*Data for analysis:*
*** Begin section ***
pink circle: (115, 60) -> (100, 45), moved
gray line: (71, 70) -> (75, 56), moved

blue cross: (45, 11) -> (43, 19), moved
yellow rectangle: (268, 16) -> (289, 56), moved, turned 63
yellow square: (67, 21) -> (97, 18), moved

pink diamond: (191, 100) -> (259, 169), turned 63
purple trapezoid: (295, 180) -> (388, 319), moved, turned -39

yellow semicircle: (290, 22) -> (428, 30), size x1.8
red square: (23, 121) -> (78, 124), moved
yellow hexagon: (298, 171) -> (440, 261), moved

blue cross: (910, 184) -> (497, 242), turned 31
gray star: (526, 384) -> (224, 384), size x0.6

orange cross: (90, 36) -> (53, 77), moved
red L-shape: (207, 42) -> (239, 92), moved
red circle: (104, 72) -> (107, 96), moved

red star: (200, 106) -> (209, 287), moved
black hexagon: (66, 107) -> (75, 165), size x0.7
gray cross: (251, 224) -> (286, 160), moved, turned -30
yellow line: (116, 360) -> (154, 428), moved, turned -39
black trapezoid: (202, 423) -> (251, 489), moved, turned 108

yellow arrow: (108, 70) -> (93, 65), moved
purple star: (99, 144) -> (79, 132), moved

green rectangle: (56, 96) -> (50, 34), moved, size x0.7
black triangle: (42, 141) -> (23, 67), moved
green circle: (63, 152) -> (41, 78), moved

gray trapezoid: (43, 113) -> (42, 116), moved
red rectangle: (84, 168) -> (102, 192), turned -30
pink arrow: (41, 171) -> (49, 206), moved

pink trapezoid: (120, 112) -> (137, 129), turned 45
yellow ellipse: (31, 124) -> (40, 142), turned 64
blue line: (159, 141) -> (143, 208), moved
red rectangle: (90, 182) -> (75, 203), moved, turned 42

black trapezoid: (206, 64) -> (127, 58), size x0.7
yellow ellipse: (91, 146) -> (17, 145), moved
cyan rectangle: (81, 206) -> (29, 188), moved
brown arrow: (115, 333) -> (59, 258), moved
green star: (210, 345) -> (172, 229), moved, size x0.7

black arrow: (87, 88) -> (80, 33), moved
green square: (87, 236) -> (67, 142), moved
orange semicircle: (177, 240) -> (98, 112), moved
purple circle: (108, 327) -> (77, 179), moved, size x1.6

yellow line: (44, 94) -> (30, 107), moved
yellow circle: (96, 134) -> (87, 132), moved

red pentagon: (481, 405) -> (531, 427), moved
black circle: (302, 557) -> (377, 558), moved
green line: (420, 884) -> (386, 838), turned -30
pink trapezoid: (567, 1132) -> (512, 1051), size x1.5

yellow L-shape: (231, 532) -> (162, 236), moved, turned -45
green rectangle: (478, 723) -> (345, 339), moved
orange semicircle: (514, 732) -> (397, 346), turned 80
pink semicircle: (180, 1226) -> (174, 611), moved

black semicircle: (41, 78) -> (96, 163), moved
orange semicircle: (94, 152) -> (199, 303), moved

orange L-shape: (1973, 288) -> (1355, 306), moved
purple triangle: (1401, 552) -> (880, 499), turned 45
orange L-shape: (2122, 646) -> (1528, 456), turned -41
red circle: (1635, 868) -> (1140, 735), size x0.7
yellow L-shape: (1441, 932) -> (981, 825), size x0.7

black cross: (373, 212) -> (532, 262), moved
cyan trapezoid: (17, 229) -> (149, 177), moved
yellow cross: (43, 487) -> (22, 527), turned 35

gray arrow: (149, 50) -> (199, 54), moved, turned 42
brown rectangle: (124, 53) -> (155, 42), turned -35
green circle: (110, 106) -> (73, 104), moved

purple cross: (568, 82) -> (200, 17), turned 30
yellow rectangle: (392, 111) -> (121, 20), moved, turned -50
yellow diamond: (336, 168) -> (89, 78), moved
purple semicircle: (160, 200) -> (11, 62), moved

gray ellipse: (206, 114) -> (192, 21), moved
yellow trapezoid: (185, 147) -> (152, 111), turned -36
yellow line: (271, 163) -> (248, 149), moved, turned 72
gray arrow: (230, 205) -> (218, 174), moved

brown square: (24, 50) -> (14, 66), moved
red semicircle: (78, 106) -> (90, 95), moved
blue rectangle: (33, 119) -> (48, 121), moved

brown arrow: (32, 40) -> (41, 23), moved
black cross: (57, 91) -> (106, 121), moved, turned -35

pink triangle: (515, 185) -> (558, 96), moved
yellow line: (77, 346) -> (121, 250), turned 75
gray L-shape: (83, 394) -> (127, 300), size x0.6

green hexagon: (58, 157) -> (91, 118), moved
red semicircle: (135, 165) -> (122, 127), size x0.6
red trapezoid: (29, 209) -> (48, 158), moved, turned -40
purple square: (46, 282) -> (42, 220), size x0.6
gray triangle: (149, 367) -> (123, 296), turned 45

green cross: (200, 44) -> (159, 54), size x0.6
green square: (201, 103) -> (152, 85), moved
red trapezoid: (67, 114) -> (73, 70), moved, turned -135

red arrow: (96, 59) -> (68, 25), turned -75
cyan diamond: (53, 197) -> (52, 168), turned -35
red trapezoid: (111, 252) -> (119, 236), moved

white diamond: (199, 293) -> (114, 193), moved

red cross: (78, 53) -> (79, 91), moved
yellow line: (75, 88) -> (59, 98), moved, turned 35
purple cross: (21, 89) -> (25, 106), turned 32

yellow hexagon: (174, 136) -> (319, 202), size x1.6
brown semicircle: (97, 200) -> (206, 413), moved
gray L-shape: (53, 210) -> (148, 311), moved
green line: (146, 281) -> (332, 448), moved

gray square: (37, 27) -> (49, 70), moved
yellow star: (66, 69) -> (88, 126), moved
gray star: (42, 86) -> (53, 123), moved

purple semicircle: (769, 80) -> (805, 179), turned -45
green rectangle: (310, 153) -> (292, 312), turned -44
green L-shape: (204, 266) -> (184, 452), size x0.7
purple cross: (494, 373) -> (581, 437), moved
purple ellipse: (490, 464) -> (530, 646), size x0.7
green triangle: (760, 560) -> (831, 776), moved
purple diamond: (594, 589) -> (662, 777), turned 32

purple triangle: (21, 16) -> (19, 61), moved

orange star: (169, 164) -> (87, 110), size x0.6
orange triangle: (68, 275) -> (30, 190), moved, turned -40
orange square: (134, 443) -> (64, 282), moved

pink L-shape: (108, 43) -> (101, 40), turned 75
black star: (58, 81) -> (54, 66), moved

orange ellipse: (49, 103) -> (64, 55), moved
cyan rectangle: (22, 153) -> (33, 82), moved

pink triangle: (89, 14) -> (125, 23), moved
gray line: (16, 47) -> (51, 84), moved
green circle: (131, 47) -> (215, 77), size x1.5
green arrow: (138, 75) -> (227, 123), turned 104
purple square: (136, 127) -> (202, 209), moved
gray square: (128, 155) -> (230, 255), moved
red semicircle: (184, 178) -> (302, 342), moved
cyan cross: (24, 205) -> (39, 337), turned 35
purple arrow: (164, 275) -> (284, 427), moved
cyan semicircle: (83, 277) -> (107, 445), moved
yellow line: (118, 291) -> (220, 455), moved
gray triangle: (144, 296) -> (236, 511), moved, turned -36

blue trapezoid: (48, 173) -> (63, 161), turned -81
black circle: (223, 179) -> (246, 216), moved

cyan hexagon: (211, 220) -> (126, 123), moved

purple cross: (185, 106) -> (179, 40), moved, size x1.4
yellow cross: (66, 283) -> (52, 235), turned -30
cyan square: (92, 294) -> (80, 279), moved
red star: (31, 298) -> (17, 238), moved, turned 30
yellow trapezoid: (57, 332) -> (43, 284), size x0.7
*** End section ***
Your task is to quote all of the data word for word.

pink circle: (115, 60) -> (100, 45), moved
gray line: (71, 70) -> (75, 56), moved

blue cross: (45, 11) -> (43, 19), moved
yellow rectangle: (268, 16) -> (289, 56), moved, turned 63
yellow square: (67, 21) -> (97, 18), moved

pink diamond: (191, 100) -> (259, 169), turned 63
purple trapezoid: (295, 180) -> (388, 319), moved, turned -39

yellow semicircle: (290, 22) -> (428, 30), size x1.8
red square: (23, 121) -> (78, 124), moved
yellow hexagon: (298, 171) -> (440, 261), moved

blue cross: (910, 184) -> (497, 242), turned 31
gray star: (526, 384) -> (224, 384), size x0.6

orange cross: (90, 36) -> (53, 77), moved
red L-shape: (207, 42) -> (239, 92), moved
red circle: (104, 72) -> (107, 96), moved

red star: (200, 106) -> (209, 287), moved
black hexagon: (66, 107) -> (75, 165), size x0.7
gray cross: (251, 224) -> (286, 160), moved, turned -30
yellow line: (116, 360) -> (154, 428), moved, turned -39
black trapezoid: (202, 423) -> (251, 489), moved, turned 108

yellow arrow: (108, 70) -> (93, 65), moved
purple star: (99, 144) -> (79, 132), moved

green rectangle: (56, 96) -> (50, 34), moved, size x0.7
black triangle: (42, 141) -> (23, 67), moved
green circle: (63, 152) -> (41, 78), moved

gray trapezoid: (43, 113) -> (42, 116), moved
red rectangle: (84, 168) -> (102, 192), turned -30
pink arrow: (41, 171) -> (49, 206), moved

pink trapezoid: (120, 112) -> (137, 129), turned 45
yellow ellipse: (31, 124) -> (40, 142), turned 64
blue line: (159, 141) -> (143, 208), moved
red rectangle: (90, 182) -> (75, 203), moved, turned 42

black trapezoid: (206, 64) -> (127, 58), size x0.7
yellow ellipse: (91, 146) -> (17, 145), moved
cyan rectangle: (81, 206) -> (29, 188), moved
brown arrow: (115, 333) -> (59, 258), moved
green star: (210, 345) -> (172, 229), moved, size x0.7

black arrow: (87, 88) -> (80, 33), moved
green square: (87, 236) -> (67, 142), moved
orange semicircle: (177, 240) -> (98, 112), moved
purple circle: (108, 327) -> (77, 179), moved, size x1.6

yellow line: (44, 94) -> (30, 107), moved
yellow circle: (96, 134) -> (87, 132), moved

red pentagon: (481, 405) -> (531, 427), moved
black circle: (302, 557) -> (377, 558), moved
green line: (420, 884) -> (386, 838), turned -30
pink trapezoid: (567, 1132) -> (512, 1051), size x1.5

yellow L-shape: (231, 532) -> (162, 236), moved, turned -45
green rectangle: (478, 723) -> (345, 339), moved
orange semicircle: (514, 732) -> (397, 346), turned 80
pink semicircle: (180, 1226) -> (174, 611), moved

black semicircle: (41, 78) -> (96, 163), moved
orange semicircle: (94, 152) -> (199, 303), moved

orange L-shape: (1973, 288) -> (1355, 306), moved
purple triangle: (1401, 552) -> (880, 499), turned 45
orange L-shape: (2122, 646) -> (1528, 456), turned -41
red circle: (1635, 868) -> (1140, 735), size x0.7
yellow L-shape: (1441, 932) -> (981, 825), size x0.7

black cross: (373, 212) -> (532, 262), moved
cyan trapezoid: (17, 229) -> (149, 177), moved
yellow cross: (43, 487) -> (22, 527), turned 35

gray arrow: (149, 50) -> (199, 54), moved, turned 42
brown rectangle: (124, 53) -> (155, 42), turned -35
green circle: (110, 106) -> (73, 104), moved

purple cross: (568, 82) -> (200, 17), turned 30
yellow rectangle: (392, 111) -> (121, 20), moved, turned -50
yellow diamond: (336, 168) -> (89, 78), moved
purple semicircle: (160, 200) -> (11, 62), moved

gray ellipse: (206, 114) -> (192, 21), moved
yellow trapezoid: (185, 147) -> (152, 111), turned -36
yellow line: (271, 163) -> (248, 149), moved, turned 72
gray arrow: (230, 205) -> (218, 174), moved

brown square: (24, 50) -> (14, 66), moved
red semicircle: (78, 106) -> (90, 95), moved
blue rectangle: (33, 119) -> (48, 121), moved

brown arrow: (32, 40) -> (41, 23), moved
black cross: (57, 91) -> (106, 121), moved, turned -35

pink triangle: (515, 185) -> (558, 96), moved
yellow line: (77, 346) -> (121, 250), turned 75
gray L-shape: (83, 394) -> (127, 300), size x0.6

green hexagon: (58, 157) -> (91, 118), moved
red semicircle: (135, 165) -> (122, 127), size x0.6
red trapezoid: (29, 209) -> (48, 158), moved, turned -40
purple square: (46, 282) -> (42, 220), size x0.6
gray triangle: (149, 367) -> (123, 296), turned 45

green cross: (200, 44) -> (159, 54), size x0.6
green square: (201, 103) -> (152, 85), moved
red trapezoid: (67, 114) -> (73, 70), moved, turned -135

red arrow: (96, 59) -> (68, 25), turned -75
cyan diamond: (53, 197) -> (52, 168), turned -35
red trapezoid: (111, 252) -> (119, 236), moved

white diamond: (199, 293) -> (114, 193), moved

red cross: (78, 53) -> (79, 91), moved
yellow line: (75, 88) -> (59, 98), moved, turned 35
purple cross: (21, 89) -> (25, 106), turned 32

yellow hexagon: (174, 136) -> (319, 202), size x1.6
brown semicircle: (97, 200) -> (206, 413), moved
gray L-shape: (53, 210) -> (148, 311), moved
green line: (146, 281) -> (332, 448), moved

gray square: (37, 27) -> (49, 70), moved
yellow star: (66, 69) -> (88, 126), moved
gray star: (42, 86) -> (53, 123), moved

purple semicircle: (769, 80) -> (805, 179), turned -45
green rectangle: (310, 153) -> (292, 312), turned -44
green L-shape: (204, 266) -> (184, 452), size x0.7
purple cross: (494, 373) -> (581, 437), moved
purple ellipse: (490, 464) -> (530, 646), size x0.7
green triangle: (760, 560) -> (831, 776), moved
purple diamond: (594, 589) -> (662, 777), turned 32

purple triangle: (21, 16) -> (19, 61), moved

orange star: (169, 164) -> (87, 110), size x0.6
orange triangle: (68, 275) -> (30, 190), moved, turned -40
orange square: (134, 443) -> (64, 282), moved

pink L-shape: (108, 43) -> (101, 40), turned 75
black star: (58, 81) -> (54, 66), moved

orange ellipse: (49, 103) -> (64, 55), moved
cyan rectangle: (22, 153) -> (33, 82), moved

pink triangle: (89, 14) -> (125, 23), moved
gray line: (16, 47) -> (51, 84), moved
green circle: (131, 47) -> (215, 77), size x1.5
green arrow: (138, 75) -> (227, 123), turned 104
purple square: (136, 127) -> (202, 209), moved
gray square: (128, 155) -> (230, 255), moved
red semicircle: (184, 178) -> (302, 342), moved
cyan cross: (24, 205) -> (39, 337), turned 35
purple arrow: (164, 275) -> (284, 427), moved
cyan semicircle: (83, 277) -> (107, 445), moved
yellow line: (118, 291) -> (220, 455), moved
gray triangle: (144, 296) -> (236, 511), moved, turned -36

blue trapezoid: (48, 173) -> (63, 161), turned -81
black circle: (223, 179) -> (246, 216), moved

cyan hexagon: (211, 220) -> (126, 123), moved

purple cross: (185, 106) -> (179, 40), moved, size x1.4
yellow cross: (66, 283) -> (52, 235), turned -30
cyan square: (92, 294) -> (80, 279), moved
red star: (31, 298) -> (17, 238), moved, turned 30
yellow trapezoid: (57, 332) -> (43, 284), size x0.7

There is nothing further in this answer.